### Given records

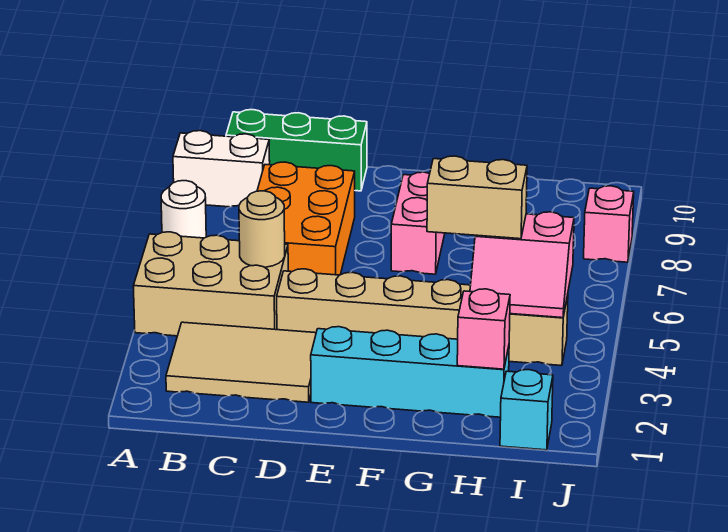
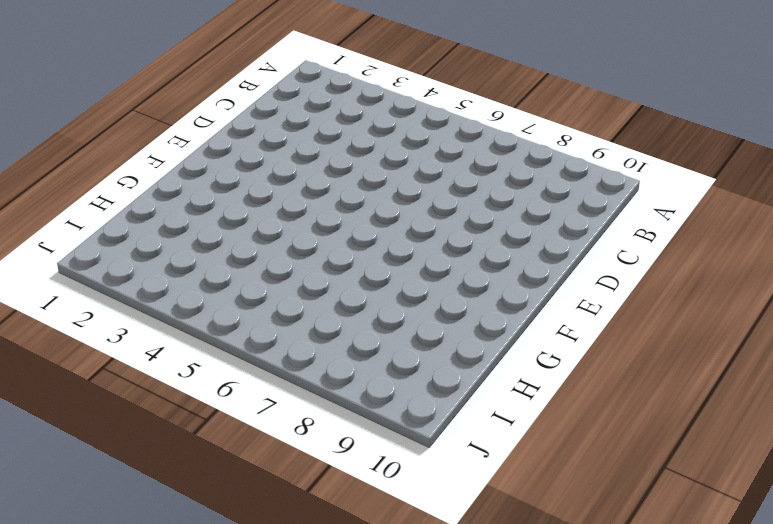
none -> tan brick A4:C5 level 1
none -> white round brick A7 level 1
none -> white brick A9:B9 level 1

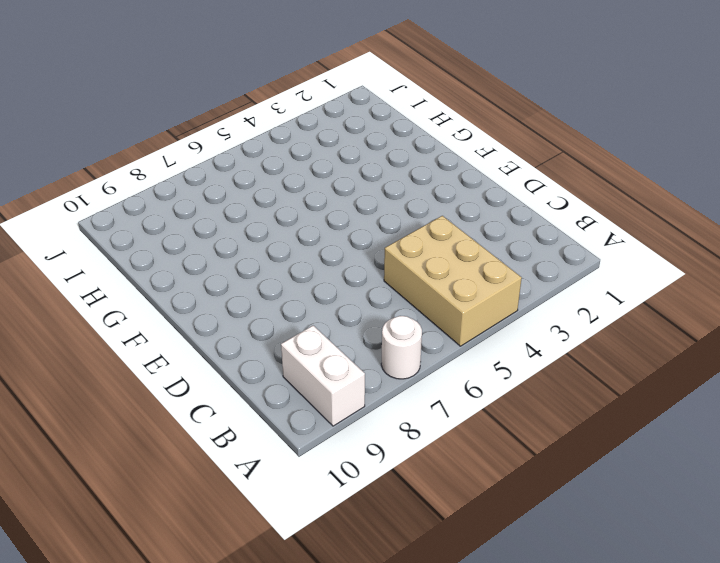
none -> tan tile B2:D3 level 1
none -> green brick B10:D10 level 1
none -> orange brick C6:D8 level 1

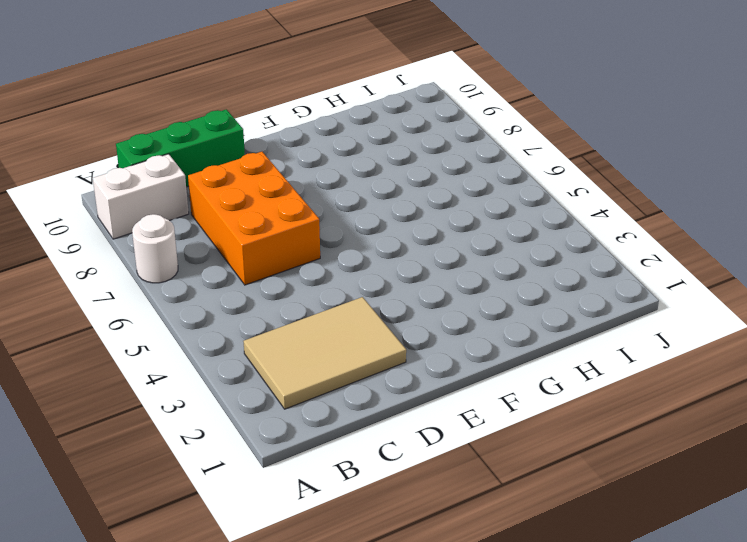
none -> tan brick A4:C5 level 1
none -> tan brick D4:I4 level 1
none -> cyan brick E2:H2 level 1

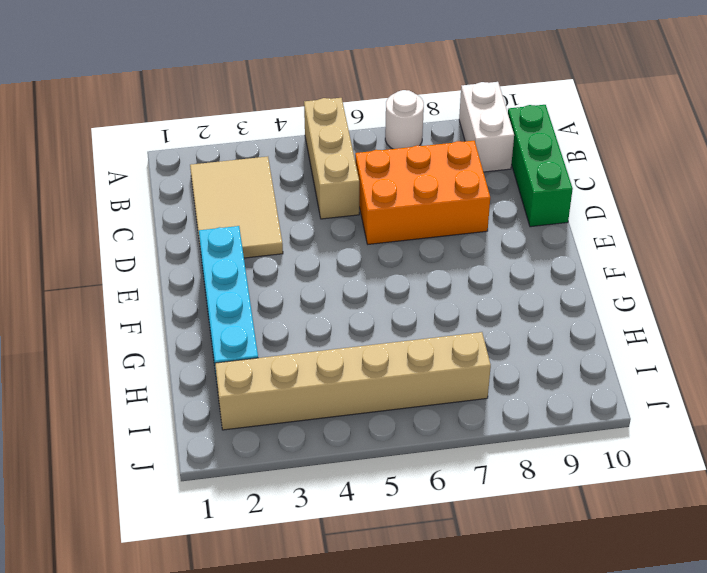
tan brick A5:C5 level 1 -> tan brick A4:C5 level 1
tan brick I2:I7 level 1 -> tan brick D4:I4 level 1
none -> pink brick F7:F8 level 1
none -> cyan brick I1 level 1
none -> pink brick J8 level 1

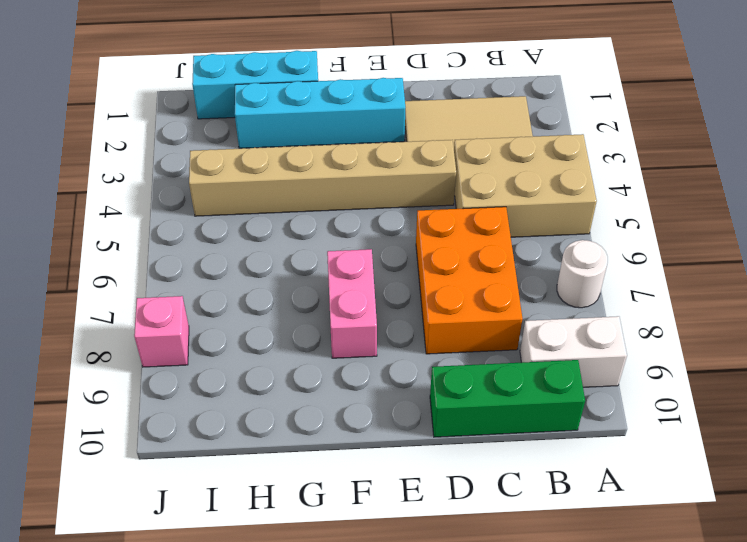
cyan brick G1:I1 level 1 -> cyan brick I1 level 1
none -> tan round brick C5 level 2
none -> pink brick H2 level 2
none -> pink slope H4:I5 level 2 top 5

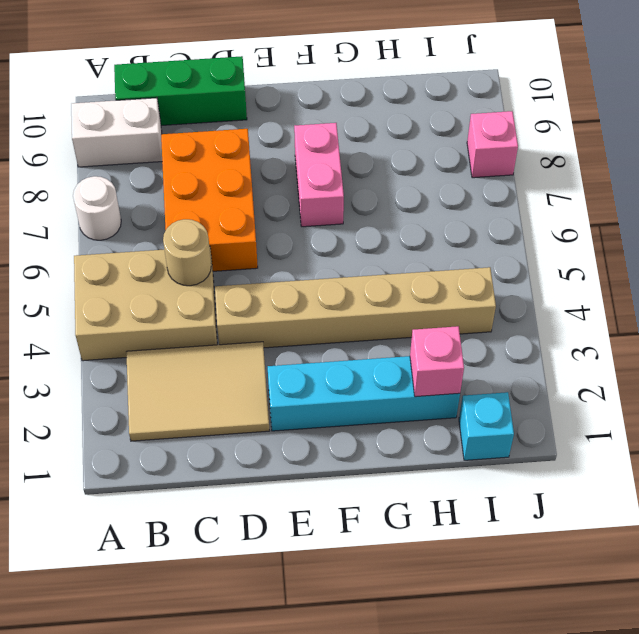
none -> pink slope H4:I5 level 2 top 5
none -> tan brick G5:H5 level 3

### Task instructions
Above are the records; reproduce them exactly and leave out the pictures.

### The completed task
none -> tan brick A4:C5 level 1
none -> white round brick A7 level 1
none -> white brick A9:B9 level 1

none -> tan tile B2:D3 level 1
none -> green brick B10:D10 level 1
none -> orange brick C6:D8 level 1

none -> tan brick A4:C5 level 1
none -> tan brick D4:I4 level 1
none -> cyan brick E2:H2 level 1

tan brick A5:C5 level 1 -> tan brick A4:C5 level 1
tan brick I2:I7 level 1 -> tan brick D4:I4 level 1
none -> pink brick F7:F8 level 1
none -> cyan brick I1 level 1
none -> pink brick J8 level 1

cyan brick G1:I1 level 1 -> cyan brick I1 level 1
none -> tan round brick C5 level 2
none -> pink brick H2 level 2
none -> pink slope H4:I5 level 2 top 5

none -> pink slope H4:I5 level 2 top 5
none -> tan brick G5:H5 level 3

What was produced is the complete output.